[Given information]
___

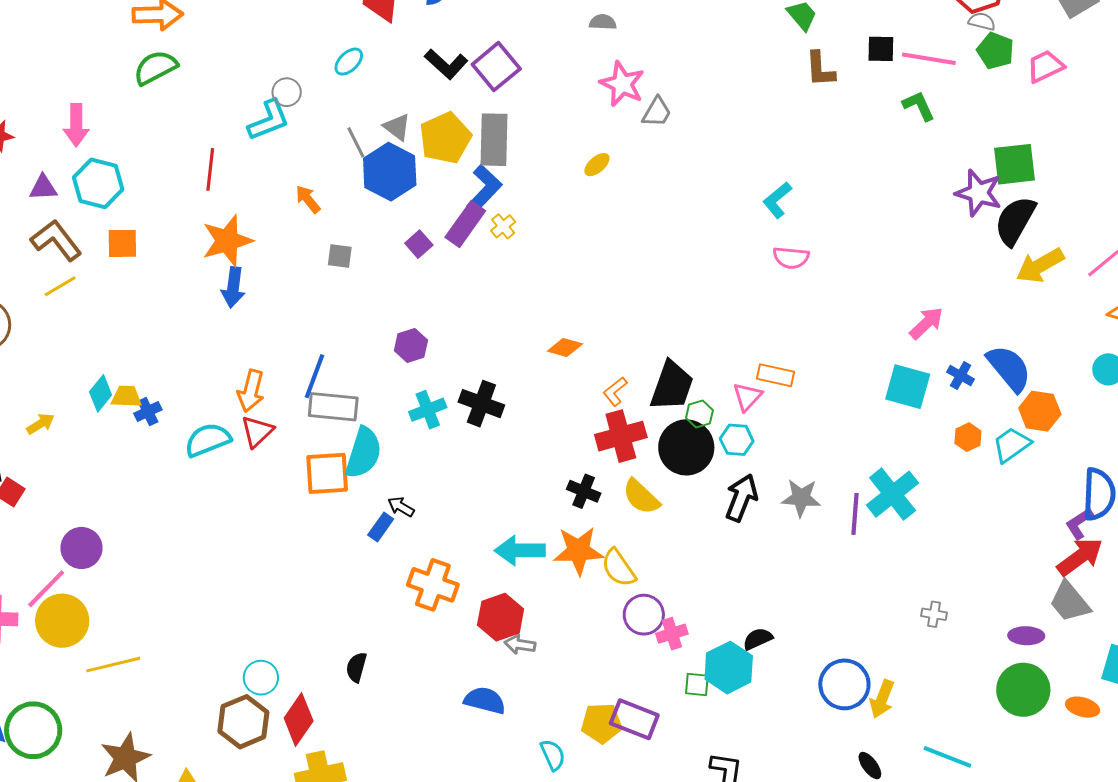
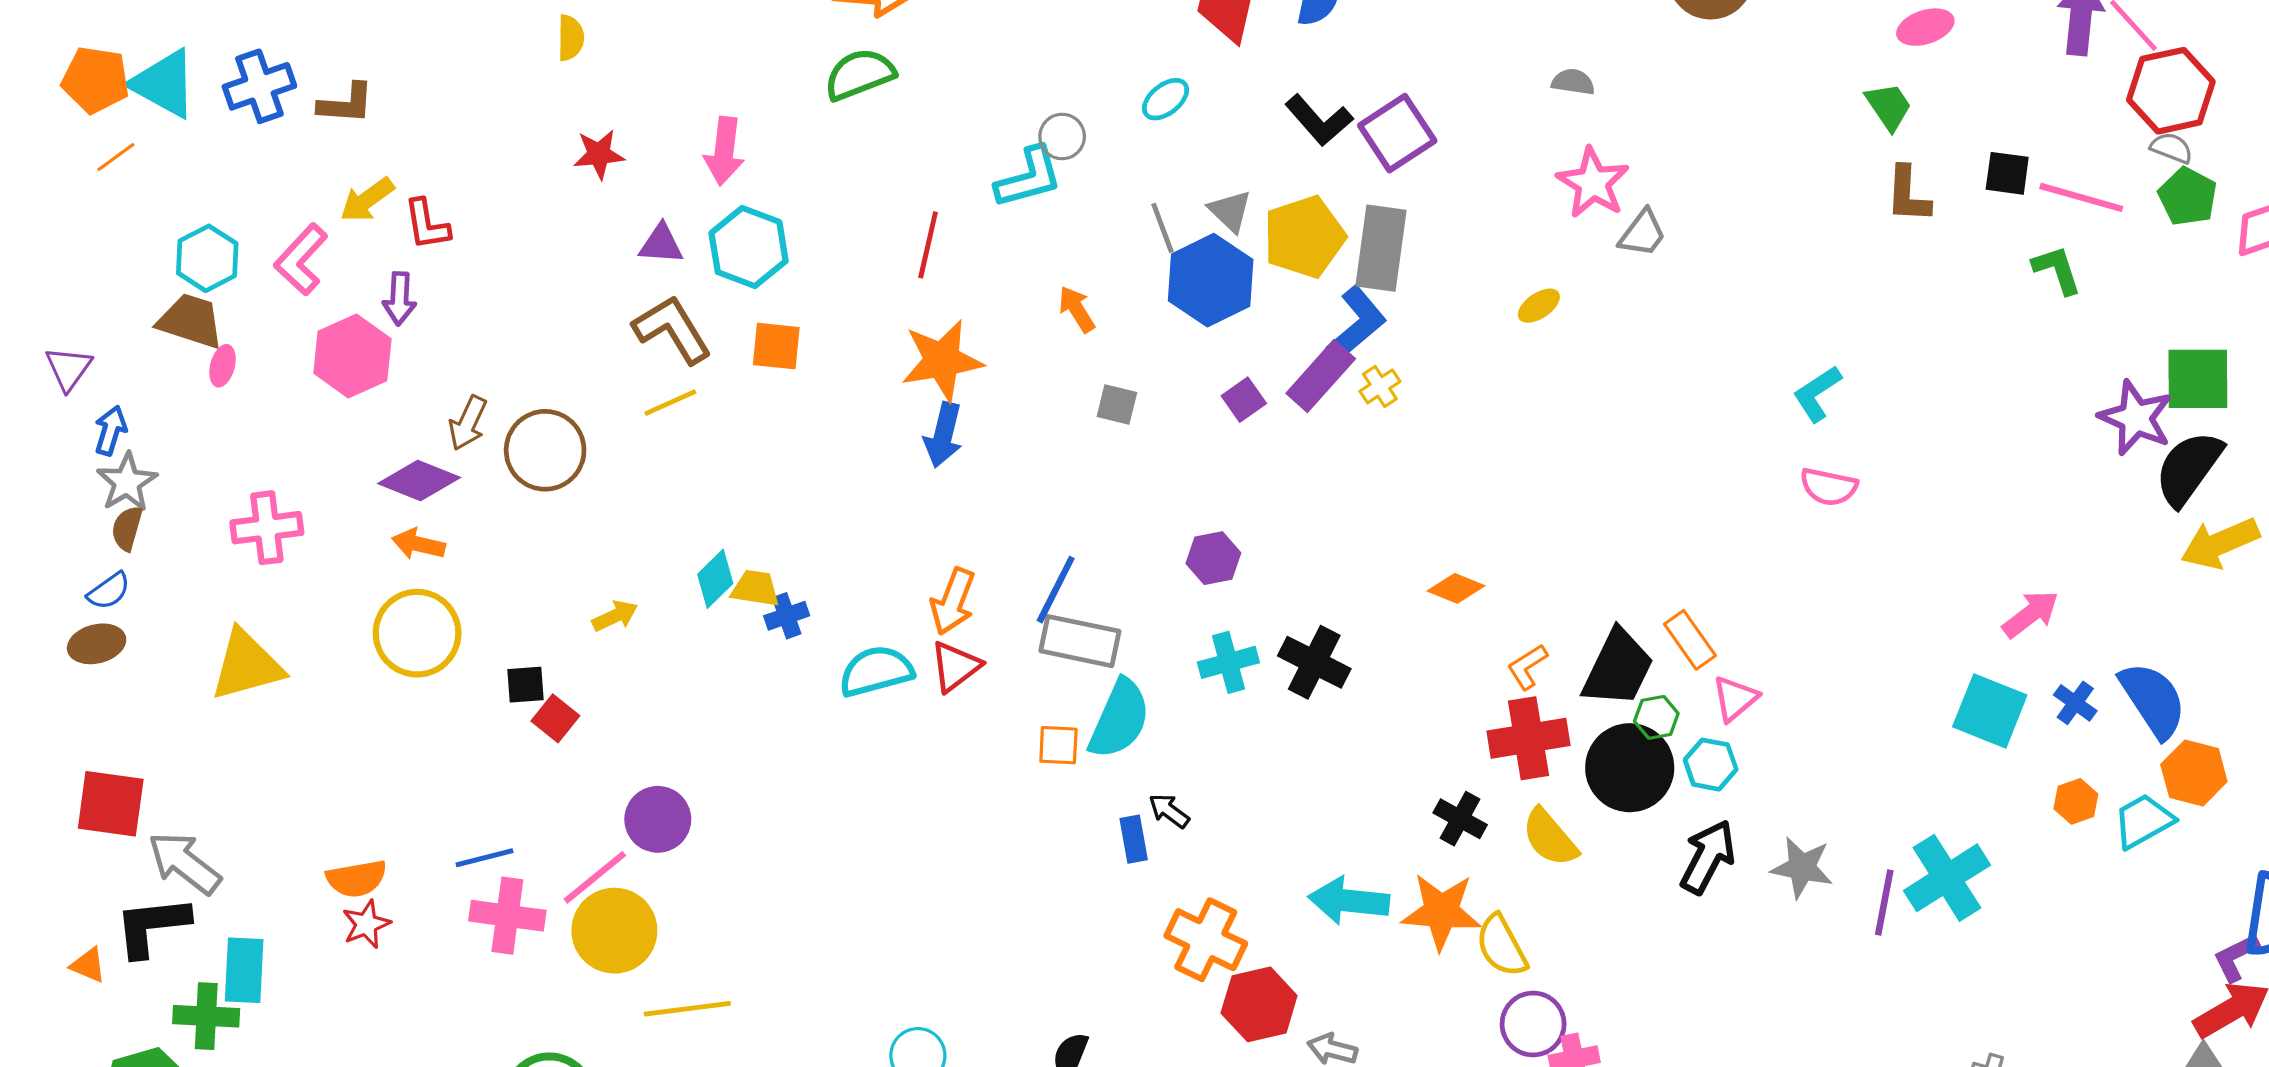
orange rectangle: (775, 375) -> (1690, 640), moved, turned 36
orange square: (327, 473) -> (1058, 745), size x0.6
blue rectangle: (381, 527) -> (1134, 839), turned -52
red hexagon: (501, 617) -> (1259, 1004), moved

___

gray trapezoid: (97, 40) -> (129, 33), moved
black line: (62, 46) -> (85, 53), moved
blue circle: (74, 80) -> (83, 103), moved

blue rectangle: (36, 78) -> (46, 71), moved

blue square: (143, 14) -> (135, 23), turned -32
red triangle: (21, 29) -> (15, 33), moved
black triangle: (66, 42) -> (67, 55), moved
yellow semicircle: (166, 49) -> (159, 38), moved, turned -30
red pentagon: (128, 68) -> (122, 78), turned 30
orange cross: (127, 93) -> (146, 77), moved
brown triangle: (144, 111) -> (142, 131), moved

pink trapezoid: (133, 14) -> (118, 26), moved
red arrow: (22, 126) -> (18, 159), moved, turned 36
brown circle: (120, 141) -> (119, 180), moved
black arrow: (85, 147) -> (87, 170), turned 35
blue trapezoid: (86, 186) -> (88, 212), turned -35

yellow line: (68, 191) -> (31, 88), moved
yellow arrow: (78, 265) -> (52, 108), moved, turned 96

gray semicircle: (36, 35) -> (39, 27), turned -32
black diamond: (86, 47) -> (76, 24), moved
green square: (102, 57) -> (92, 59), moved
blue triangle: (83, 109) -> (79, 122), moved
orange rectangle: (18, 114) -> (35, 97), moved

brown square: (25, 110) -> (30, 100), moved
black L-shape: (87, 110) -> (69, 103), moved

___

[Required work]
Return every line from the entries above that includes the word "semicircle".

[Result of this task]
yellow semicircle: (166, 49) -> (159, 38), moved, turned -30
gray semicircle: (36, 35) -> (39, 27), turned -32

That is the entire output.